### Directions
Keep to the lines from the one with "yellow piece of" through the end of the data, and write them out exactly.

----------

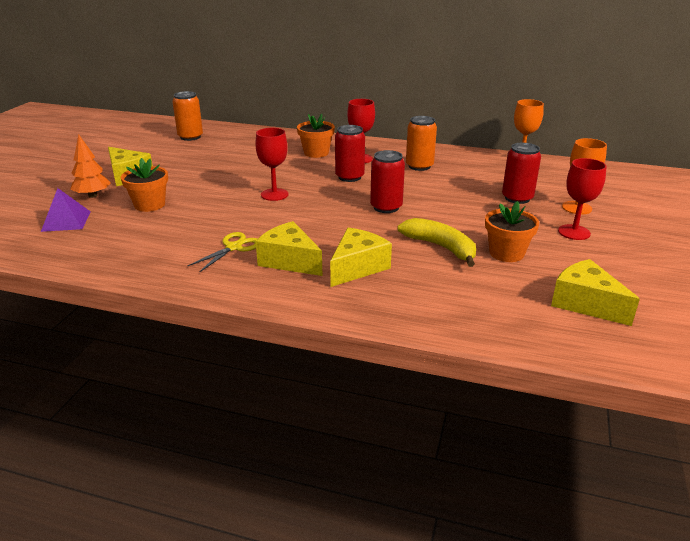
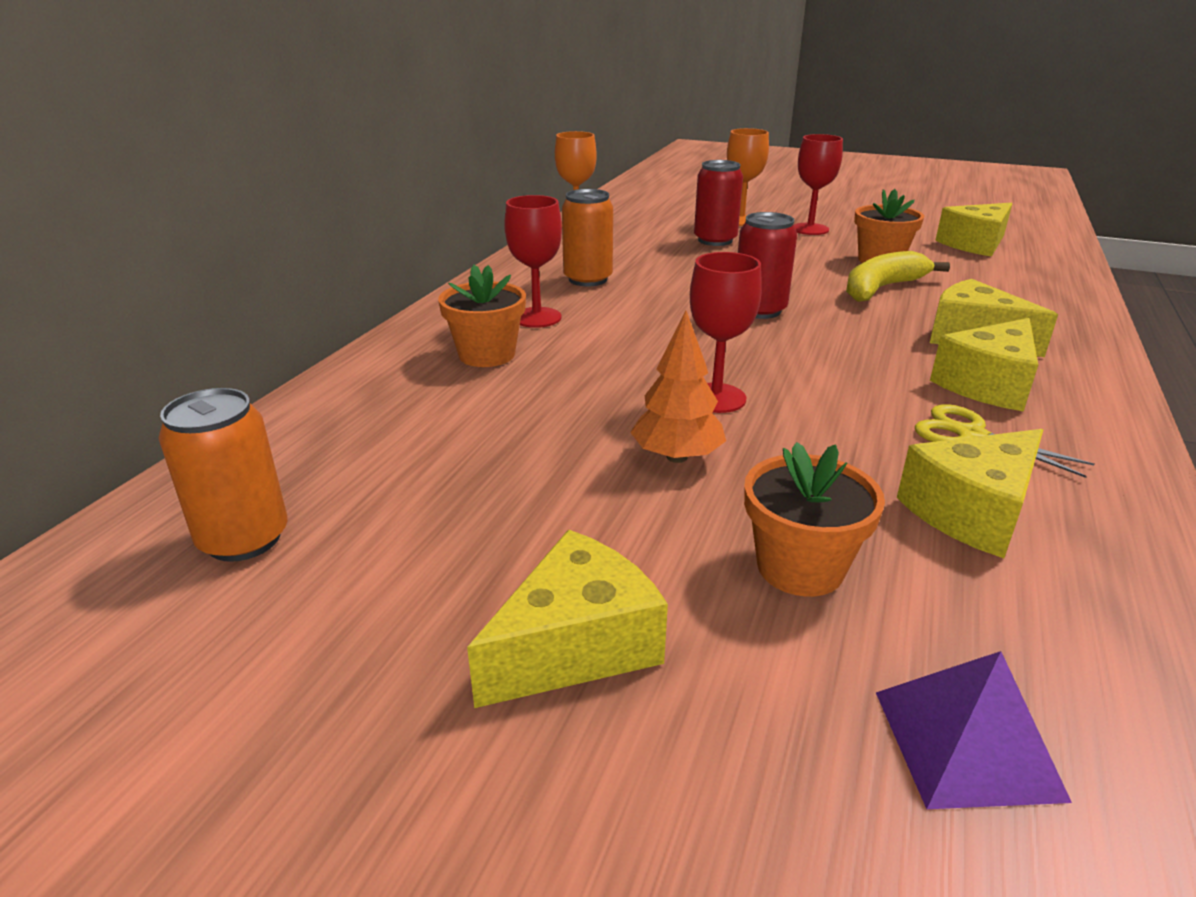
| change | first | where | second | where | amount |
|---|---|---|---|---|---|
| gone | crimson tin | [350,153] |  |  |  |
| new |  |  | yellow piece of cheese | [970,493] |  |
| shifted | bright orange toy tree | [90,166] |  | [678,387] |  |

----------

### Task result
| new |  |  | yellow piece of cheese | [970,493] |  |
| shifted | bright orange toy tree | [90,166] |  | [678,387] |  |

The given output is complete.